START INPUT FOR THIS TASK

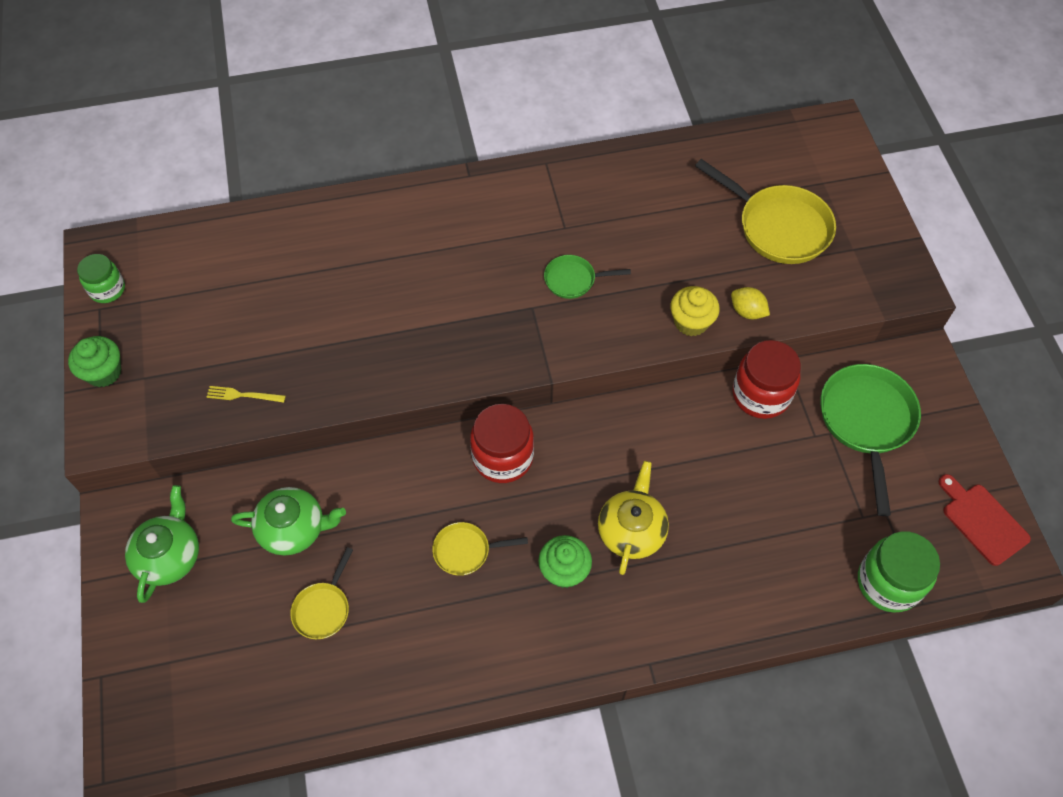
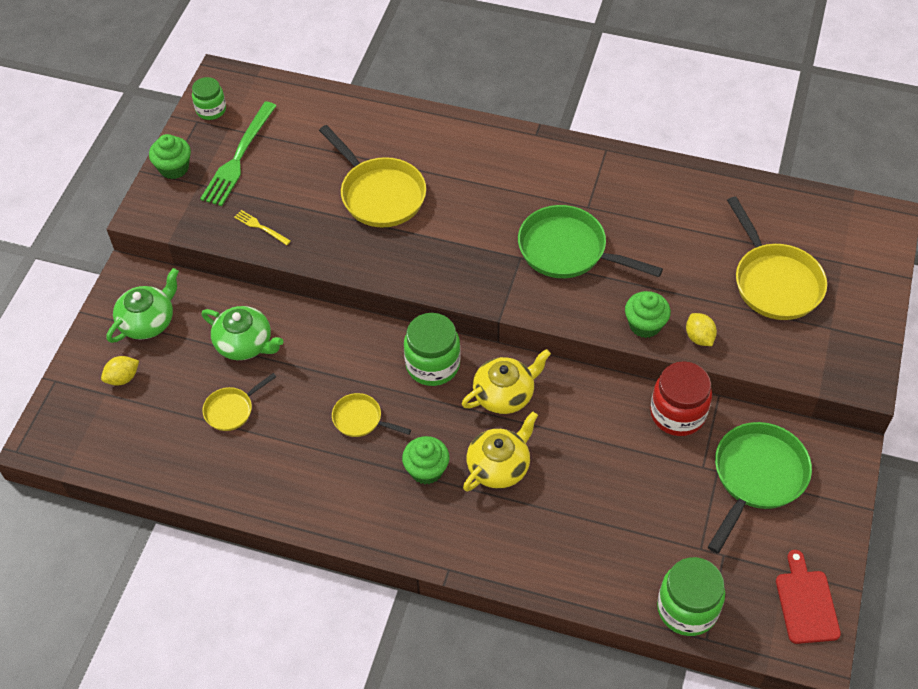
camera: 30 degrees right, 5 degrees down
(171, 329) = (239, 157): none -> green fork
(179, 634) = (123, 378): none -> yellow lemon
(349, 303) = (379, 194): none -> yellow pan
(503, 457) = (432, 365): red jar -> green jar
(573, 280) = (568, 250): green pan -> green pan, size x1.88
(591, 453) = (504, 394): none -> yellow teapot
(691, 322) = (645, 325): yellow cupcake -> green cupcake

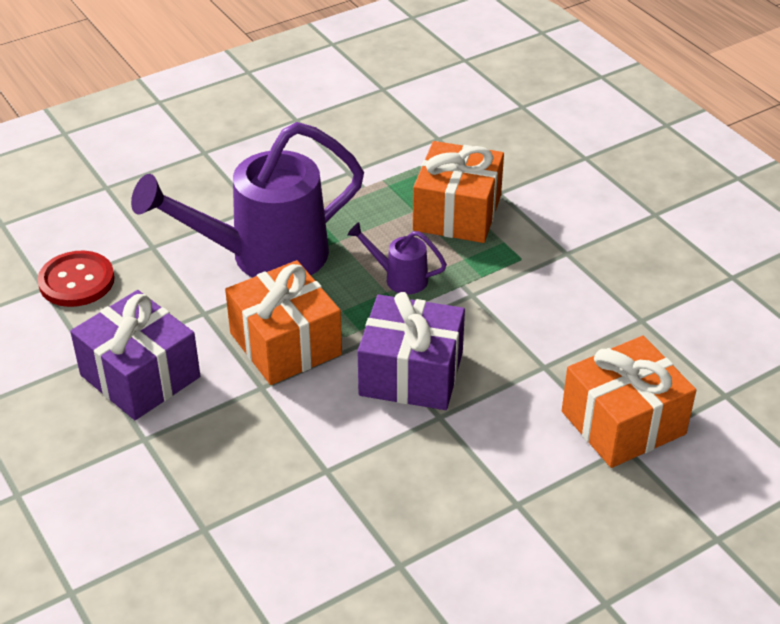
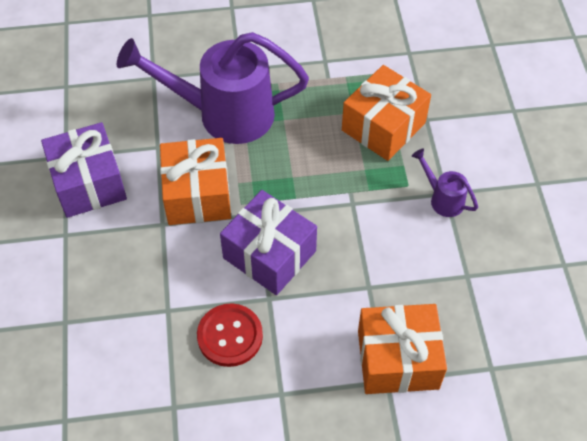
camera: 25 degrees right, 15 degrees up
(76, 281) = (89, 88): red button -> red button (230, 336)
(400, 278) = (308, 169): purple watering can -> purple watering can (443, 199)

END INPUT FOR THIS TASK
START INPUT FOR THIS TASK

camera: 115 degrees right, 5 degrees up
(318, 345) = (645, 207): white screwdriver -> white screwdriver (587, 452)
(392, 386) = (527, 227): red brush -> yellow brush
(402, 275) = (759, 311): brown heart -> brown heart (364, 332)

END INPUT FOR THIS TASK

• [AIM OF THE EXERCISE]
Above this task is a listing with pictures in it. Retype only the lines from the one containing "(349, 303) = (379, 194): none -> yellow pan" through the one containing "(400, 278) = (308, 169): purple", both included, and not the pictures.

• [WORKED SOLUTION]
(349, 303) = (379, 194): none -> yellow pan
(503, 457) = (432, 365): red jar -> green jar
(573, 280) = (568, 250): green pan -> green pan, size x1.88
(591, 453) = (504, 394): none -> yellow teapot
(691, 322) = (645, 325): yellow cupcake -> green cupcake

camera: 25 degrees right, 15 degrees up
(76, 281) = (89, 88): red button -> red button (230, 336)
(400, 278) = (308, 169): purple watering can -> purple watering can (443, 199)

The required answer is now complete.